### WORK ITEM:
Retype, word for word, each line between the lines holding "(187, 155) = (52, 383): black" and "(539, 294) = (383, 366): none", inclusive, and leave the rest of the data alone.

### DATASET ENTRIES:
---------------

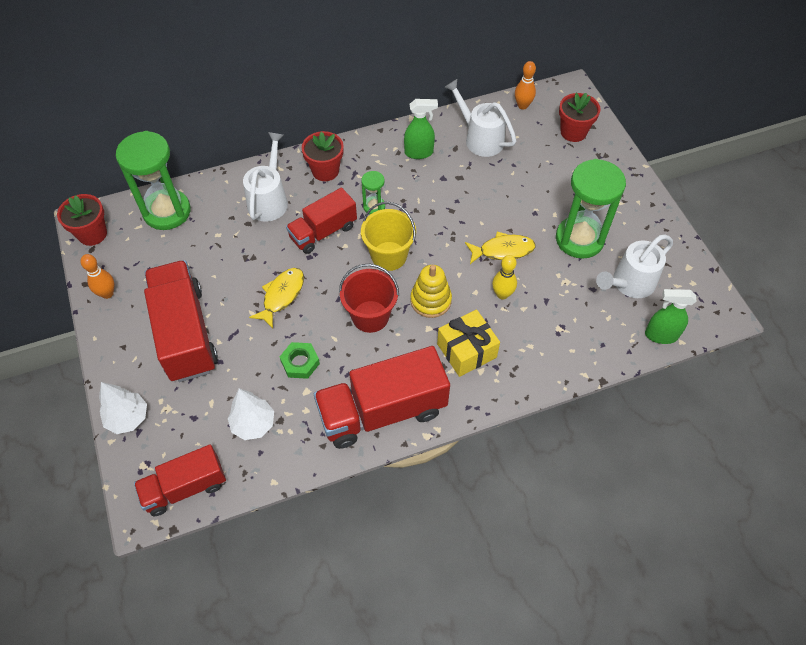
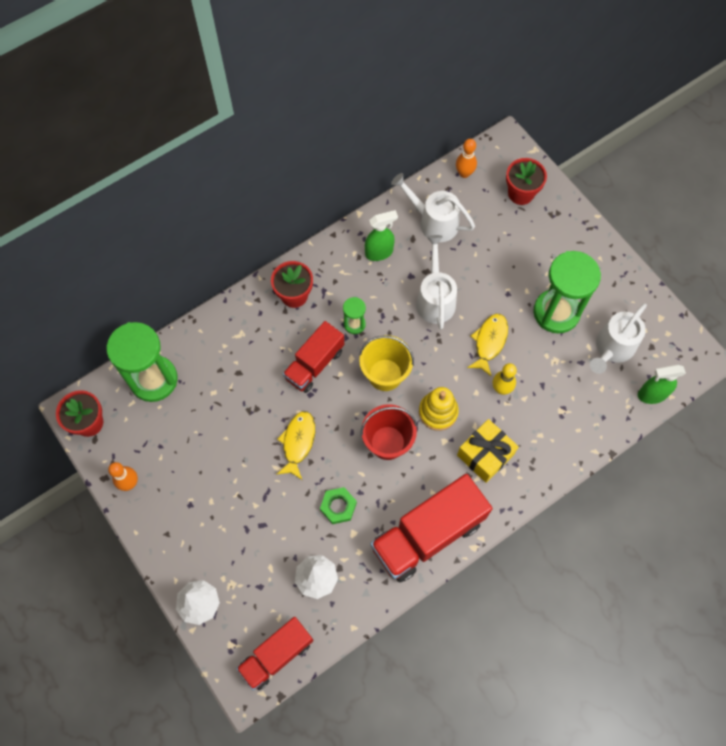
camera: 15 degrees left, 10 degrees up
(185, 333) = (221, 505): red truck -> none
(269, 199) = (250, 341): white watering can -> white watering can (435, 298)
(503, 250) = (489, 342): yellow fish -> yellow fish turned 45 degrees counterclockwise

---------------

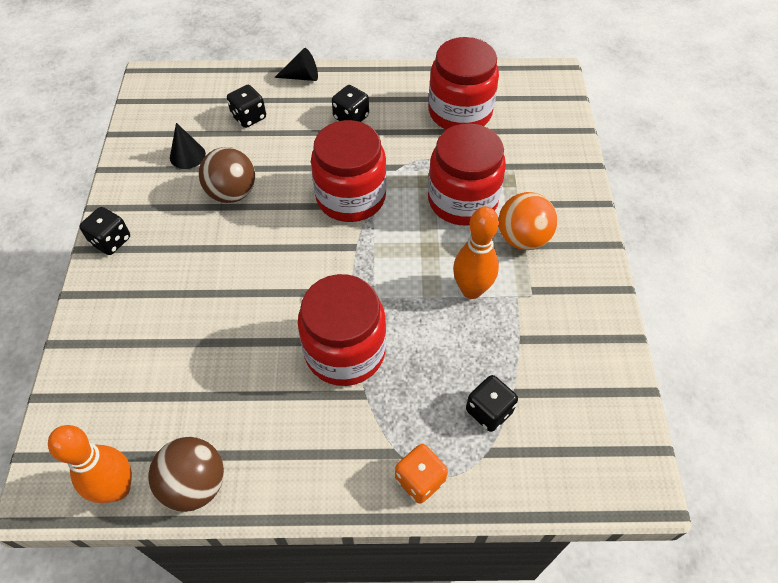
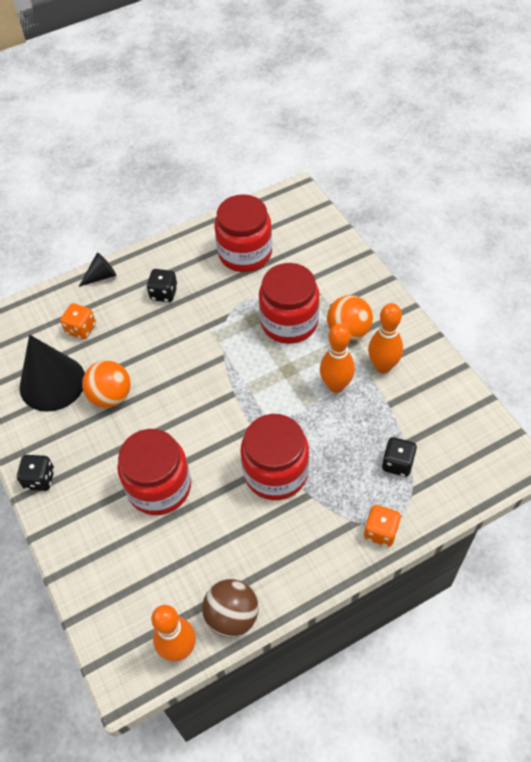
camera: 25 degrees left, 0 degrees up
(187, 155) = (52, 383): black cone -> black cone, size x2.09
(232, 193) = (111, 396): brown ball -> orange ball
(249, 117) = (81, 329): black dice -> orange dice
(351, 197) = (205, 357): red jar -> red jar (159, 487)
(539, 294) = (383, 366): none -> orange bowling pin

---------------

### OUTPUT FOR THIS TASK:
(187, 155) = (52, 383): black cone -> black cone, size x2.09
(232, 193) = (111, 396): brown ball -> orange ball
(249, 117) = (81, 329): black dice -> orange dice
(351, 197) = (205, 357): red jar -> red jar (159, 487)
(539, 294) = (383, 366): none -> orange bowling pin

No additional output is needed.